+++ INFORMATION GIVEN +++
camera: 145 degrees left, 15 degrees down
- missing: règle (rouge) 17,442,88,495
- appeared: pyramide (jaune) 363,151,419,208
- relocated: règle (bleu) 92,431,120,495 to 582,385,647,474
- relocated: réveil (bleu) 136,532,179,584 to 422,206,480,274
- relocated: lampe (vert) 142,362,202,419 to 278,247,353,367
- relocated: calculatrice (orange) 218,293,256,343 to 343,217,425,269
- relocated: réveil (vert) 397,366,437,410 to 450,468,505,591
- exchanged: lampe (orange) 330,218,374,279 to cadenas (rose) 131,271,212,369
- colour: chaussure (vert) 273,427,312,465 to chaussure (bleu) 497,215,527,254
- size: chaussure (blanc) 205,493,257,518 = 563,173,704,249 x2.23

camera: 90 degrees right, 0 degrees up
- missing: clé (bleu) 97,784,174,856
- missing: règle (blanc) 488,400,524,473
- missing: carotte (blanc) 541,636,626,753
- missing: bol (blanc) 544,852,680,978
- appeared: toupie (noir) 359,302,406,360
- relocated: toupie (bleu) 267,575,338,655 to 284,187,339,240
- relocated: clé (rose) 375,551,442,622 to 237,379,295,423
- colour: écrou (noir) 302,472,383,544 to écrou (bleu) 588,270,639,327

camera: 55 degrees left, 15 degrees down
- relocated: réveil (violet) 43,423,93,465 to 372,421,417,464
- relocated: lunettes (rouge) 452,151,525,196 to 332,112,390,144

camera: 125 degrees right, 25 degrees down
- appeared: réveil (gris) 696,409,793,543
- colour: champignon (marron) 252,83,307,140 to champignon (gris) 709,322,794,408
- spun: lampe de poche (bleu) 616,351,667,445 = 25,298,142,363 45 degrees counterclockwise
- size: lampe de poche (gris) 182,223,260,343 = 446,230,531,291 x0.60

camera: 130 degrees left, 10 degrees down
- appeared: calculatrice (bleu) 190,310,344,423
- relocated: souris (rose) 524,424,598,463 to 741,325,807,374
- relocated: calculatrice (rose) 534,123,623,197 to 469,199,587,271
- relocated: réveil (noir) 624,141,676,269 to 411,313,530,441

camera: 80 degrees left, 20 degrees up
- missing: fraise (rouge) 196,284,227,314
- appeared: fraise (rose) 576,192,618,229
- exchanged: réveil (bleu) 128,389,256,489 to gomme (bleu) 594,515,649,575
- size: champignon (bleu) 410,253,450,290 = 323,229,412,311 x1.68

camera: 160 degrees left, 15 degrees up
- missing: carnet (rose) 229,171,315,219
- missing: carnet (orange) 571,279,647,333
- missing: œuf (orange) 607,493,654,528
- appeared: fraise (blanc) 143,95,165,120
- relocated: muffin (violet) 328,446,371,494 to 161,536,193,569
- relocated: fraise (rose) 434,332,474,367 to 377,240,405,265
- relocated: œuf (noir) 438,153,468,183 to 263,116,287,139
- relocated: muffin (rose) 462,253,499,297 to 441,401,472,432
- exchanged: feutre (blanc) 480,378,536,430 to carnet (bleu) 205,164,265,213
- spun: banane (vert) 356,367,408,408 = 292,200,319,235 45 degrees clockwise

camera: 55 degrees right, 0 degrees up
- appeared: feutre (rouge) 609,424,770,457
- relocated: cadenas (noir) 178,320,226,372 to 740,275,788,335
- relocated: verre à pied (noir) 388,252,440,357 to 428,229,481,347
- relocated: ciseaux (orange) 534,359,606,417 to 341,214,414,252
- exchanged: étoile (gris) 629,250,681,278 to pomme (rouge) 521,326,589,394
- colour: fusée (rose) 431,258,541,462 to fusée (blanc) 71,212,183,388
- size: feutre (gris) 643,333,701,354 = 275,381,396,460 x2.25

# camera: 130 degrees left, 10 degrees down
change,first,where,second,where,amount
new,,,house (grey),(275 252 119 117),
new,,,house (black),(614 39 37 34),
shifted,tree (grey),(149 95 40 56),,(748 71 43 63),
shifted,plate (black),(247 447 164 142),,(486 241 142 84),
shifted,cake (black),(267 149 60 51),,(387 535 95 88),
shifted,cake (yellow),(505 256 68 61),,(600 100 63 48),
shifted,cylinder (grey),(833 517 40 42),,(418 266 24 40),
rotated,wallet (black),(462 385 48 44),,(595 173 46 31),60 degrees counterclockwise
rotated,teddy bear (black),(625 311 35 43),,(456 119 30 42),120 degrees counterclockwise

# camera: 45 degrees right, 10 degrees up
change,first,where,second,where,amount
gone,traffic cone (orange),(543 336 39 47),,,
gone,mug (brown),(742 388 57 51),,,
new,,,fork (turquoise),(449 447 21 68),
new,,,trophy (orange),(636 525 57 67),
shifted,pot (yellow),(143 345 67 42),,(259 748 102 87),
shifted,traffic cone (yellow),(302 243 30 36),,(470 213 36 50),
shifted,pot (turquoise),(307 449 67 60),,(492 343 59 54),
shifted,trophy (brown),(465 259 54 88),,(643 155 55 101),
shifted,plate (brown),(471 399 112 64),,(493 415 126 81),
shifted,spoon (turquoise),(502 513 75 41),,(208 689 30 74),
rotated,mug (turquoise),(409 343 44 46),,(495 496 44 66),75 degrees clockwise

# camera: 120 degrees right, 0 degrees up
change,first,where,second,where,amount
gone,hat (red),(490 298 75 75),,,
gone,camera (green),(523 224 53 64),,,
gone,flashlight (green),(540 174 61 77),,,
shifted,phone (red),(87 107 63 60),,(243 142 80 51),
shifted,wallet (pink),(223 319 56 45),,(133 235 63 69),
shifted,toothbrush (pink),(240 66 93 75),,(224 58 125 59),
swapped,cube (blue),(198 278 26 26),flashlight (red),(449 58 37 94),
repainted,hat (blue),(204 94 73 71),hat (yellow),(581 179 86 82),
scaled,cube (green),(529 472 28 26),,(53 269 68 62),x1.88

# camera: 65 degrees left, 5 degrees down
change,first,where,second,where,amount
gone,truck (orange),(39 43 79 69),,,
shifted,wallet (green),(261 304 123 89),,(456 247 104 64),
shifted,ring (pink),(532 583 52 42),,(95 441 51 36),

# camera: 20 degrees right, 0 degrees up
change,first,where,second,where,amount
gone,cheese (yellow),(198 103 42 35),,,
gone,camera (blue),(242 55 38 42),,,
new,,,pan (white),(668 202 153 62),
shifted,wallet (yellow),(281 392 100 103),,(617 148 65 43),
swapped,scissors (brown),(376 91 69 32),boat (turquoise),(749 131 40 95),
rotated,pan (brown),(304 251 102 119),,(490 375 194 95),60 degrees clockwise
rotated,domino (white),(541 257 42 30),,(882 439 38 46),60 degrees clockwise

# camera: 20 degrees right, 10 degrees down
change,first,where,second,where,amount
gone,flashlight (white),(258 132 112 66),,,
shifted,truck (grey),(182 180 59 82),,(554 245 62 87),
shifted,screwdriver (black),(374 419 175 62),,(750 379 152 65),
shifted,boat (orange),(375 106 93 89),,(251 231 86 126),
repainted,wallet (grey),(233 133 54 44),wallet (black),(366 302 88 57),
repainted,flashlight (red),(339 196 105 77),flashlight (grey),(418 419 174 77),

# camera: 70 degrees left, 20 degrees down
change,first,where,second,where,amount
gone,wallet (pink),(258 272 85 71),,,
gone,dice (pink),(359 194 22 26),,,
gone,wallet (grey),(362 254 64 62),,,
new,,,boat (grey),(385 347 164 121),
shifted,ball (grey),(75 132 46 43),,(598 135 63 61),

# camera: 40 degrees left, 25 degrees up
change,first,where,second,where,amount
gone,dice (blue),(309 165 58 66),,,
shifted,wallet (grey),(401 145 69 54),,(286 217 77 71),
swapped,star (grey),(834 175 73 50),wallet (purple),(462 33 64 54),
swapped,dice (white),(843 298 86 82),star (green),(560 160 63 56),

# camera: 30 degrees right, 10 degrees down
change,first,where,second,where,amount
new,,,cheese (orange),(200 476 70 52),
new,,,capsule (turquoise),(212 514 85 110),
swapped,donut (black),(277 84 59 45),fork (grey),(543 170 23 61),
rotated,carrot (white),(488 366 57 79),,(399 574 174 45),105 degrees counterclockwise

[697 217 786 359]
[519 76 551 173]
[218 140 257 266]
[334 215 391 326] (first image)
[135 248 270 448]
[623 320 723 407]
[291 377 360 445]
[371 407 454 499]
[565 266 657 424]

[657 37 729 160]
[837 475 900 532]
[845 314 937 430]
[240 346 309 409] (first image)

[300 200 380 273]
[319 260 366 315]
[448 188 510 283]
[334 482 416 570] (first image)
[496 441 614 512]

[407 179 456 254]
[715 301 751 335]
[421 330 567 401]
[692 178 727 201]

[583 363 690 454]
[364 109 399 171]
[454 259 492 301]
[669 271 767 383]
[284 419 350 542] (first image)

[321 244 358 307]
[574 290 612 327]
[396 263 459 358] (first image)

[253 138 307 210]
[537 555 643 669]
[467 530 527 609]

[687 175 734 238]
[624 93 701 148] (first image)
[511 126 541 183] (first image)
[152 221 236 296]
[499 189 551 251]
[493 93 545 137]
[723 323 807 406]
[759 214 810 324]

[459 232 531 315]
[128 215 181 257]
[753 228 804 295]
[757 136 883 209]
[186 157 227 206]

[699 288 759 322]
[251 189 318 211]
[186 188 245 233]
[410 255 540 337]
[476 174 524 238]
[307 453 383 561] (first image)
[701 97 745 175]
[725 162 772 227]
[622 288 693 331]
+++
PROBLEM DETAILS >> Among the records above, extract exactly the lines from the line with "- relocated: réveil (vert)" to the line with "- colour: chaussure", both lines included, and leave out the rest.

OUTPUT FOR THIS EXERCISE >>
- relocated: réveil (vert) 397,366,437,410 to 450,468,505,591
- exchanged: lampe (orange) 330,218,374,279 to cadenas (rose) 131,271,212,369
- colour: chaussure (vert) 273,427,312,465 to chaussure (bleu) 497,215,527,254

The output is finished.